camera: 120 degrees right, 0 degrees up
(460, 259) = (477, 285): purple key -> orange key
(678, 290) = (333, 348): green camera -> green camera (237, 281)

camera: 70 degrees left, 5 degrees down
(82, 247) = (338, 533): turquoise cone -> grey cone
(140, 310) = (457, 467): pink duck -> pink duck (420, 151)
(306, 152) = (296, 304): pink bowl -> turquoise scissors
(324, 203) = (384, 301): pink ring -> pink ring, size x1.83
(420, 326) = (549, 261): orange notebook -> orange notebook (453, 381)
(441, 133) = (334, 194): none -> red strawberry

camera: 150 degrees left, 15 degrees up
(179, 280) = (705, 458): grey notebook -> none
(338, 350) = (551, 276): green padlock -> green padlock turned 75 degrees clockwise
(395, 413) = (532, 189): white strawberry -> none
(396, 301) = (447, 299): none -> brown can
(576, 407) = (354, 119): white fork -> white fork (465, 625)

...

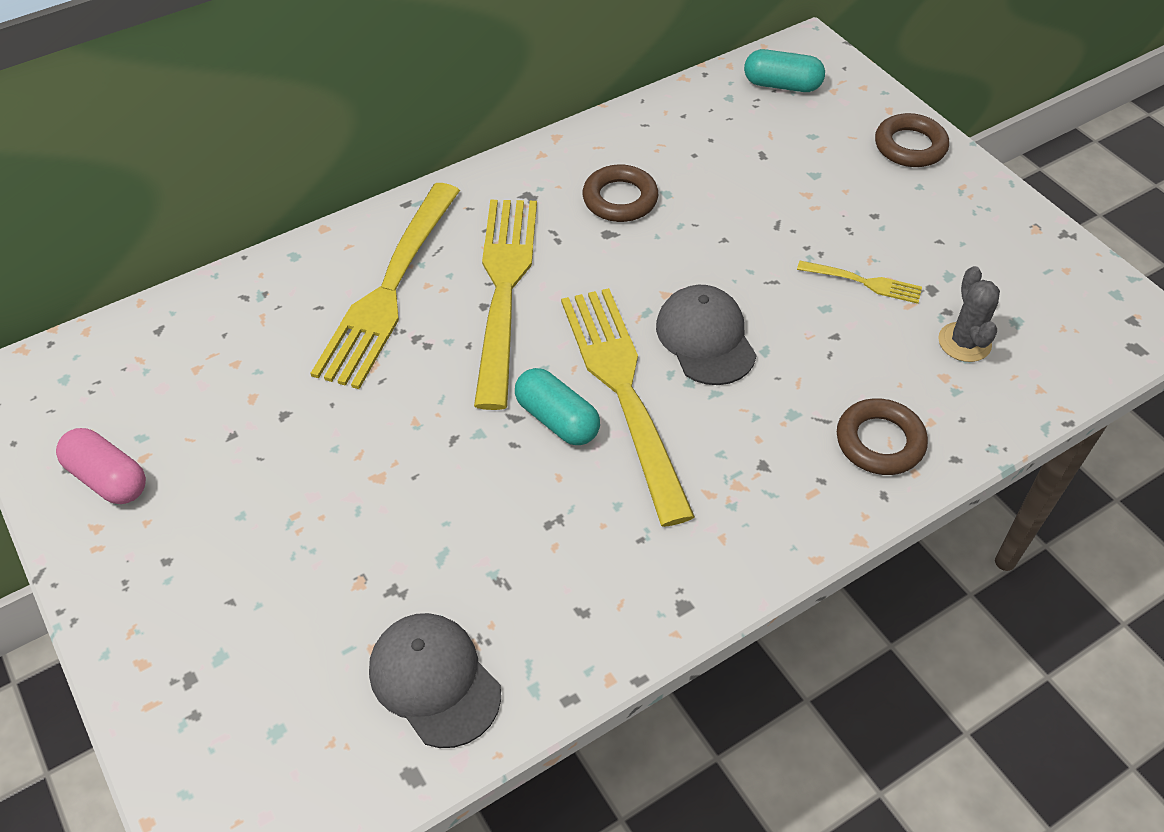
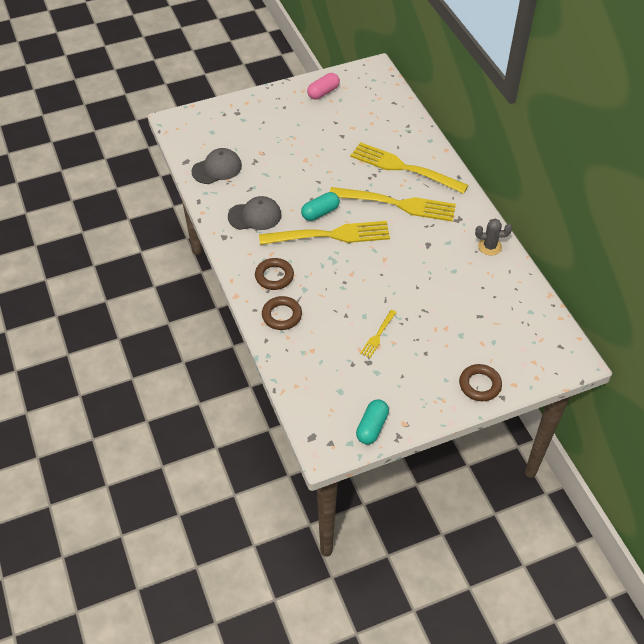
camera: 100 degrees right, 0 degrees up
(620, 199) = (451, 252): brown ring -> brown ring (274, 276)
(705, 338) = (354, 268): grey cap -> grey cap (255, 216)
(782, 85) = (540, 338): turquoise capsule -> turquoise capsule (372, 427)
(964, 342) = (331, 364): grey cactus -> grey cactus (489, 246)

### TASK TO CARRY OUT
Taking the entries above, write out exactly each line from the one holding "camera: 120 degrees right, 0 degrees up" to the one holding "(82, 247) = (338, 533): turquoise", both included, and stop there.

### RESPONSE TO THE EXERCISE
camera: 120 degrees right, 0 degrees up
(460, 259) = (477, 285): purple key -> orange key
(678, 290) = (333, 348): green camera -> green camera (237, 281)

camera: 70 degrees left, 5 degrees down
(82, 247) = (338, 533): turquoise cone -> grey cone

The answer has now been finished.